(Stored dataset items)
START
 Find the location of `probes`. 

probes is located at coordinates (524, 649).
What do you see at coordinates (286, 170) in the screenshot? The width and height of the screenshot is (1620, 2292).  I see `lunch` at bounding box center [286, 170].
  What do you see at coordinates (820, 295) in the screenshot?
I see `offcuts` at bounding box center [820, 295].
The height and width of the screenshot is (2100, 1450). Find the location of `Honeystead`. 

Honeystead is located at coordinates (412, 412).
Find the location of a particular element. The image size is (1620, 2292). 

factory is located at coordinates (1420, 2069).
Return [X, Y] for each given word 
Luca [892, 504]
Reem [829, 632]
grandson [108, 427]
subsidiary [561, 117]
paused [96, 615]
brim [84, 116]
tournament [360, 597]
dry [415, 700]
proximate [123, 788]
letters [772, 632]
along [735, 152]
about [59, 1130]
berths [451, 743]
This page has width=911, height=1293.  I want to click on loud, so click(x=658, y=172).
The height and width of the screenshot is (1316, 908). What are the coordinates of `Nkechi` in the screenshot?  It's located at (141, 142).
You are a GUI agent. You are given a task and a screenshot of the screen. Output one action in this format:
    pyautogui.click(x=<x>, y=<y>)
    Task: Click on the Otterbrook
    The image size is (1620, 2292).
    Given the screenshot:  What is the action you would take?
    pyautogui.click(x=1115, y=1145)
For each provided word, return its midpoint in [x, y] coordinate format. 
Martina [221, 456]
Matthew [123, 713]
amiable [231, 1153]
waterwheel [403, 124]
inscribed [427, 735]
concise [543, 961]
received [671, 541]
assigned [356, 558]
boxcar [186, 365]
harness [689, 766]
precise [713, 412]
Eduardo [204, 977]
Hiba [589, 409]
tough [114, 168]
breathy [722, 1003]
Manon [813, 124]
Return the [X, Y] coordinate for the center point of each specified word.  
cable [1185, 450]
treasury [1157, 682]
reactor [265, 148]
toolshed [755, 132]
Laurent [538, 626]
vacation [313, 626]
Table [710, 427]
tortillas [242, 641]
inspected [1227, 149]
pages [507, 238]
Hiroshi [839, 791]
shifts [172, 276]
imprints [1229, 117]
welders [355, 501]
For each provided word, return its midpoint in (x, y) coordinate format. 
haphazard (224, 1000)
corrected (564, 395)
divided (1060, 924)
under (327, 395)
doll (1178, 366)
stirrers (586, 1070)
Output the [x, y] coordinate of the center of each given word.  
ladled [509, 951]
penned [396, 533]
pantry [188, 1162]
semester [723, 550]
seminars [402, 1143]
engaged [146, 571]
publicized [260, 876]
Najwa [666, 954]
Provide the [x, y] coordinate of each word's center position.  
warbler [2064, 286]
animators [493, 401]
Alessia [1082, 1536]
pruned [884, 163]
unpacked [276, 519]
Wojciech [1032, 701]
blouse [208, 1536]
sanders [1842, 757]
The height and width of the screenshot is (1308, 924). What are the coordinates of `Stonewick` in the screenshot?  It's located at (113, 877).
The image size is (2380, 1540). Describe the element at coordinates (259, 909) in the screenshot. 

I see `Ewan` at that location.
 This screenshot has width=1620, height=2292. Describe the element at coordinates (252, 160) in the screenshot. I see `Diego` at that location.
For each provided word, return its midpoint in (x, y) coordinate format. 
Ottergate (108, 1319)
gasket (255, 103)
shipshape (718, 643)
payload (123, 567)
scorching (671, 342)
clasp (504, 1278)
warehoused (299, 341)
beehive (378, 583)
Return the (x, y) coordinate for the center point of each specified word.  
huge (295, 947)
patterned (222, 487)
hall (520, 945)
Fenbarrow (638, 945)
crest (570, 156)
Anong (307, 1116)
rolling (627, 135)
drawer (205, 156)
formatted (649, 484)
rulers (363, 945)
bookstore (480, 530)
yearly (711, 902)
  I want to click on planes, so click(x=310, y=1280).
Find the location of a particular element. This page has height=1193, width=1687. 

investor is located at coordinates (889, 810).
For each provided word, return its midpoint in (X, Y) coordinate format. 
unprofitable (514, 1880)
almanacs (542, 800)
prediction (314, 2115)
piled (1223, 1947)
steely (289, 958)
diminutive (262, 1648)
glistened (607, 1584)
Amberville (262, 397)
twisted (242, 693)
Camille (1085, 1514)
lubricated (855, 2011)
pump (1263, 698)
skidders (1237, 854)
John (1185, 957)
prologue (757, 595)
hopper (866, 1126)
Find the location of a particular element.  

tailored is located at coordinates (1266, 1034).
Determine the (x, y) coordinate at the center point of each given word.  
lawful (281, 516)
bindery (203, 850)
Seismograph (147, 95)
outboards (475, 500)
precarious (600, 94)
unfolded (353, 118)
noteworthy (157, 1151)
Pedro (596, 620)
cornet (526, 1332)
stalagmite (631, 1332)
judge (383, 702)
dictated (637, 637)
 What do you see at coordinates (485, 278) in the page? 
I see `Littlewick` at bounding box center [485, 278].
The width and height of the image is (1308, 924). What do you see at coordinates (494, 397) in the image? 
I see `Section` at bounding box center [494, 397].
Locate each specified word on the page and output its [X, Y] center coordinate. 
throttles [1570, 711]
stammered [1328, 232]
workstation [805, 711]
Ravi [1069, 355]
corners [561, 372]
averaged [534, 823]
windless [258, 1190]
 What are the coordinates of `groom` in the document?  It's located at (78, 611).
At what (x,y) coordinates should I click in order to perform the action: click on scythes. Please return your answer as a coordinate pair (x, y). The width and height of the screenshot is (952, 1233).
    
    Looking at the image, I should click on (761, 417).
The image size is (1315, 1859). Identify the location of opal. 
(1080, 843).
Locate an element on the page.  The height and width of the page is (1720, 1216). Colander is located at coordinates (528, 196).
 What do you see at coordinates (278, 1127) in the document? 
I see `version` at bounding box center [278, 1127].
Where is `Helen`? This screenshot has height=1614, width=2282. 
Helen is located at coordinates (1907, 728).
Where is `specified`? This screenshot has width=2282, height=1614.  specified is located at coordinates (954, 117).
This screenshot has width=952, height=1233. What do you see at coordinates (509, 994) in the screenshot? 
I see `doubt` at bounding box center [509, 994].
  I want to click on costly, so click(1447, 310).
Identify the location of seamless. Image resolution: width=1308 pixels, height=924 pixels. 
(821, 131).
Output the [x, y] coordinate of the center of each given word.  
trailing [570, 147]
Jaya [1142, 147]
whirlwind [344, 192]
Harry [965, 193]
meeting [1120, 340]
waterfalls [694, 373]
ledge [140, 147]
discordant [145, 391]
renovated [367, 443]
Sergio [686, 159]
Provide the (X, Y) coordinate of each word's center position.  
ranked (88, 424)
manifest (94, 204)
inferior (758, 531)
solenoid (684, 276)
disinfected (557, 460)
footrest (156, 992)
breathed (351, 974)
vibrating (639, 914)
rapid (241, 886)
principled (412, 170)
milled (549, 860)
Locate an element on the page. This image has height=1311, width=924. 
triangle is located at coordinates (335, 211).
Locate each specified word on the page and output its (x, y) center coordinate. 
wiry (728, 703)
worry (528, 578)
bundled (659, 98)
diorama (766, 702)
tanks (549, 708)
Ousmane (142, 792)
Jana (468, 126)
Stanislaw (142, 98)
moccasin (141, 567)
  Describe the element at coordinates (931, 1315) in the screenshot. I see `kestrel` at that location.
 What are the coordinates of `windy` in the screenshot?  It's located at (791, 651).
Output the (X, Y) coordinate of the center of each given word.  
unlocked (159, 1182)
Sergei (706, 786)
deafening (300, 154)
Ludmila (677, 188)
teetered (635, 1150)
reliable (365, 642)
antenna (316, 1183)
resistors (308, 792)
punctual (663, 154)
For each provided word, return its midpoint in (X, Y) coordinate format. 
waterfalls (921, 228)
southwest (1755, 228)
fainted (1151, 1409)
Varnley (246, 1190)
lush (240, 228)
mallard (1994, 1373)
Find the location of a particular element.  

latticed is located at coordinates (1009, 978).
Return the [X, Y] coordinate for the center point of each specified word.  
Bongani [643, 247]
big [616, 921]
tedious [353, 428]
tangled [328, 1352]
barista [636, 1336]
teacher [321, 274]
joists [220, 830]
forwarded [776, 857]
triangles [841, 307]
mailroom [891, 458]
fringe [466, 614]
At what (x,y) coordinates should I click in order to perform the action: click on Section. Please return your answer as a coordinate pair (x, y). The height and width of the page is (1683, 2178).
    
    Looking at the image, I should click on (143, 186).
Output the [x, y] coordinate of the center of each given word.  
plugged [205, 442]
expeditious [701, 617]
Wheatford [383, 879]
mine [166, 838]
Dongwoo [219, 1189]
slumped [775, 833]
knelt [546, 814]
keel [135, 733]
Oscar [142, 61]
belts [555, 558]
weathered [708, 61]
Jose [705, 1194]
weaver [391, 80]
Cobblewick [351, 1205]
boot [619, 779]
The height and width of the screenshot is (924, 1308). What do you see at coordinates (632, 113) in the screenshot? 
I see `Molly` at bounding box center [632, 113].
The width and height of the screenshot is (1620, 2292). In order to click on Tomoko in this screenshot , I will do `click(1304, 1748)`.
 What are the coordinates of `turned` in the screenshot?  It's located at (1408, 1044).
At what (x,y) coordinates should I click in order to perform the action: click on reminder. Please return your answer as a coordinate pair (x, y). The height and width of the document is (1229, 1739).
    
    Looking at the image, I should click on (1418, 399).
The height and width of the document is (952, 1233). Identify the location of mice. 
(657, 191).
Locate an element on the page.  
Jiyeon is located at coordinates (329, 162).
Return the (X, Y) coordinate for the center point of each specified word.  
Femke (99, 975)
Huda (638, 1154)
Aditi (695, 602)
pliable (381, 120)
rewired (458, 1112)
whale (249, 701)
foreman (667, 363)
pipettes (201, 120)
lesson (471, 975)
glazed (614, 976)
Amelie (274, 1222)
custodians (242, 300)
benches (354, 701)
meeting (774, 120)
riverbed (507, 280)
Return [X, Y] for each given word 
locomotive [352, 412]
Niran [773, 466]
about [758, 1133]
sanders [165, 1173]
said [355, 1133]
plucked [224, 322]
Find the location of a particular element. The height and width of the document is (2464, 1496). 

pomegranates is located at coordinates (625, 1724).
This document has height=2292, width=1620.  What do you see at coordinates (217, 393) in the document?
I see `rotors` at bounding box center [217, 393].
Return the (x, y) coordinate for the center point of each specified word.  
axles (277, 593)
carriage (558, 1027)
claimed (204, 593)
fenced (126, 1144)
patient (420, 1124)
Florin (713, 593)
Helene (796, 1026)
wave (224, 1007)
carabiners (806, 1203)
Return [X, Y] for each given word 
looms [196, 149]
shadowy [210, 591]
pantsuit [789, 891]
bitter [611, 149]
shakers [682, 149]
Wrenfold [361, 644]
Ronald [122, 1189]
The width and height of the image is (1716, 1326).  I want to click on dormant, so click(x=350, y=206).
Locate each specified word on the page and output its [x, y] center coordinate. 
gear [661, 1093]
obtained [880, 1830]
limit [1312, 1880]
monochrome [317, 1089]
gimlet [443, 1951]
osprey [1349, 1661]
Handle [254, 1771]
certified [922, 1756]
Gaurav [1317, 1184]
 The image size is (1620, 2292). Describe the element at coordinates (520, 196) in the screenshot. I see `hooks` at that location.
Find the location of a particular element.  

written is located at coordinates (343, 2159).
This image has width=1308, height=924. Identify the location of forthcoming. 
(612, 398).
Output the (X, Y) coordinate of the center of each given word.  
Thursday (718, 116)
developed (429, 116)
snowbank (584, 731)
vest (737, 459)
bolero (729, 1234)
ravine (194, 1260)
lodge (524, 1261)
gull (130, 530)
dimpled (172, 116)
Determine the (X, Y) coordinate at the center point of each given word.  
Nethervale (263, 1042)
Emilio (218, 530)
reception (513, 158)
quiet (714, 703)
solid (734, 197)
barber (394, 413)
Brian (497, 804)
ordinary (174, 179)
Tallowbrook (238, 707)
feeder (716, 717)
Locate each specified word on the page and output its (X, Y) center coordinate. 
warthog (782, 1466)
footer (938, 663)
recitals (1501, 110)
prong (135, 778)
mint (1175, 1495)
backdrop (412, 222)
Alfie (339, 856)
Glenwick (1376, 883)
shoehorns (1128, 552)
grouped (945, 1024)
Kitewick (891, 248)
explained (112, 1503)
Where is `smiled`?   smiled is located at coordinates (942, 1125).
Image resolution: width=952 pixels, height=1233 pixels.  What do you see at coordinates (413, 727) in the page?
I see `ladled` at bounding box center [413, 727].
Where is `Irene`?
END
#### [Directions]
Copy the records verbatim, from the line with "renovated [367, 443]" to the line with "milled (549, 860)", including both of those lines.

#### [Full response]
renovated [367, 443]
Sergio [686, 159]
Provide the (X, Y) coordinate of each word's center position.  
ranked (88, 424)
manifest (94, 204)
inferior (758, 531)
solenoid (684, 276)
disinfected (557, 460)
footrest (156, 992)
breathed (351, 974)
vibrating (639, 914)
rapid (241, 886)
principled (412, 170)
milled (549, 860)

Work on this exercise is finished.